- _Provided material_:

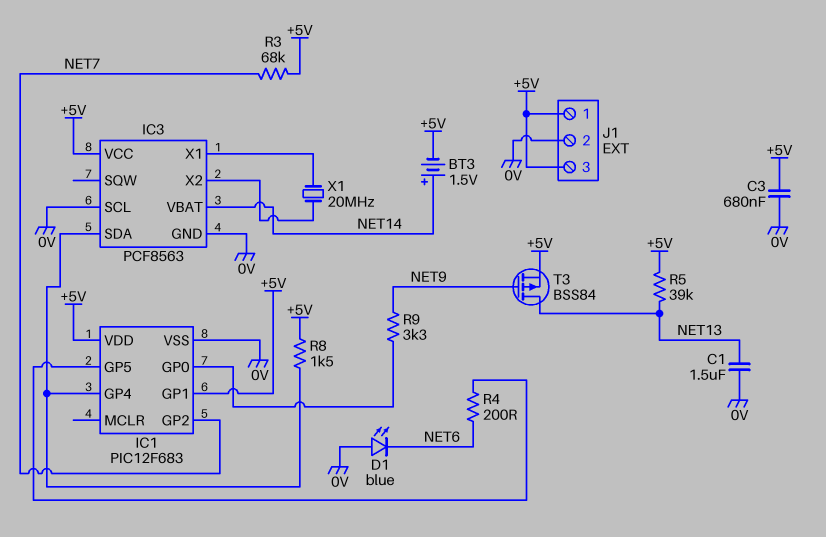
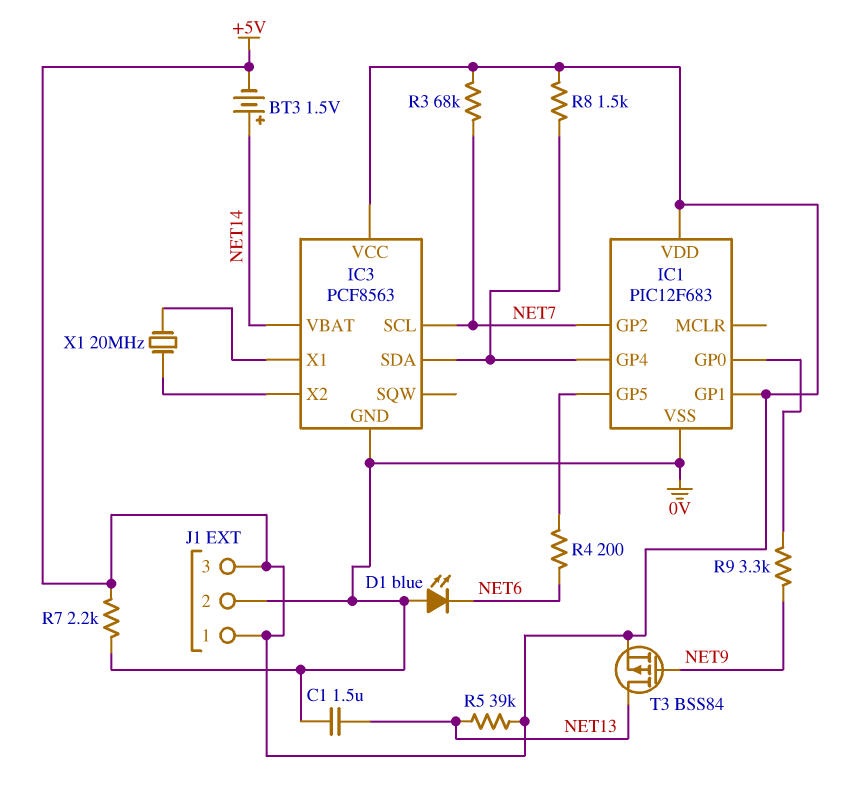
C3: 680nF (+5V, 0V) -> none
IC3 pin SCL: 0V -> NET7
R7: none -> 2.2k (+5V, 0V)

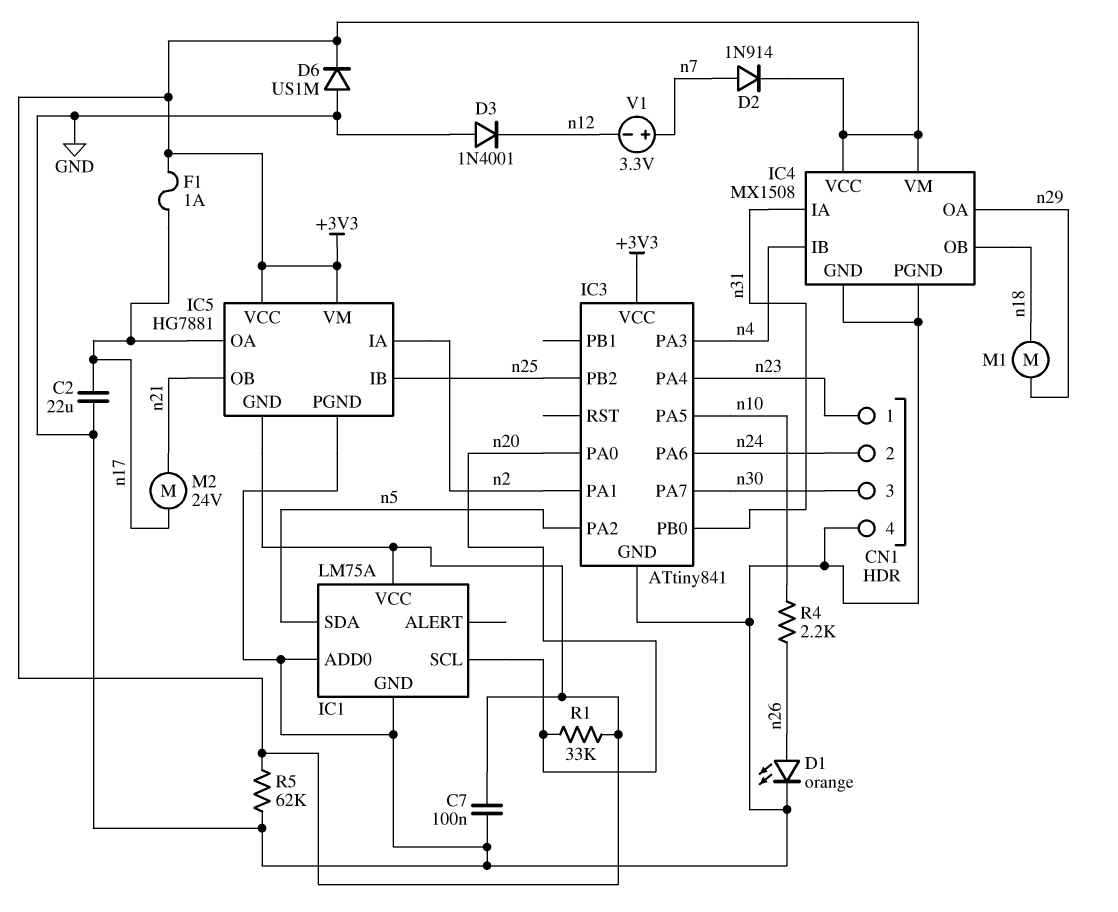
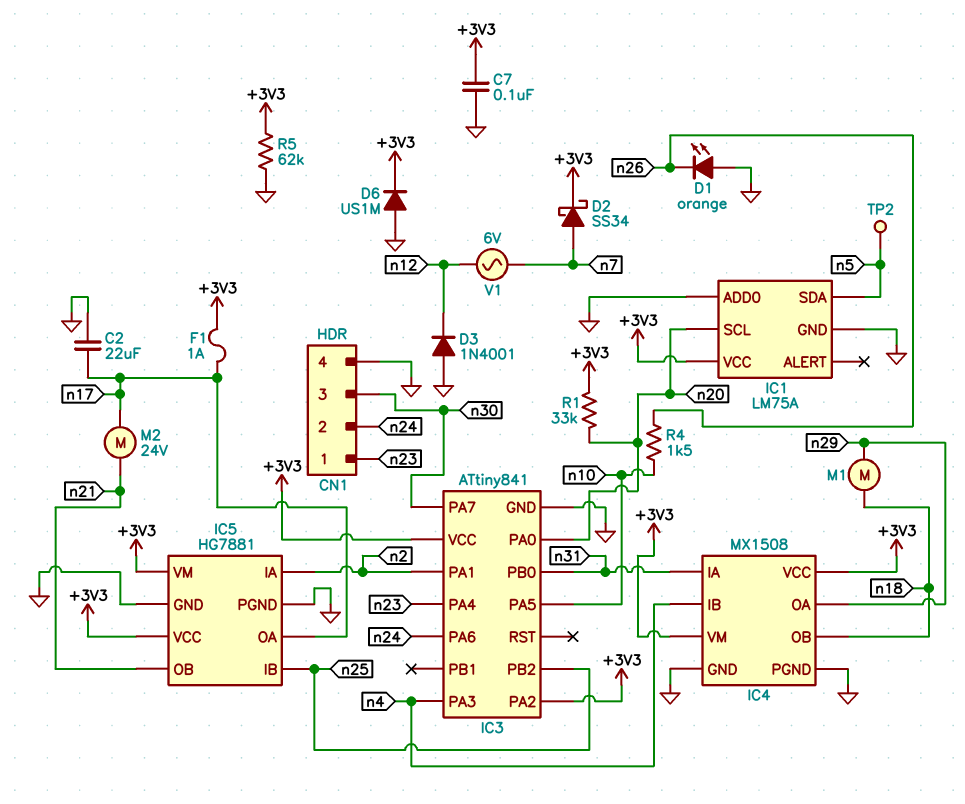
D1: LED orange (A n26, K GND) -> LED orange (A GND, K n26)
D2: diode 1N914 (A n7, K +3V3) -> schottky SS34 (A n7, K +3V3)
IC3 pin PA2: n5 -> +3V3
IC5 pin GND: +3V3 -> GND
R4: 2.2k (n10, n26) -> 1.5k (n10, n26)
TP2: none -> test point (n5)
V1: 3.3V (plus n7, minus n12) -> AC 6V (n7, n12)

- _Assigned task_: Starting at the line that contains "IC3 pin PA2: n5 -> +3V3", output every remaining line of the data exactly, and stop after the last one.

- _Answer below_:
IC3 pin PA2: n5 -> +3V3
IC5 pin GND: +3V3 -> GND
R4: 2.2k (n10, n26) -> 1.5k (n10, n26)
TP2: none -> test point (n5)
V1: 3.3V (plus n7, minus n12) -> AC 6V (n7, n12)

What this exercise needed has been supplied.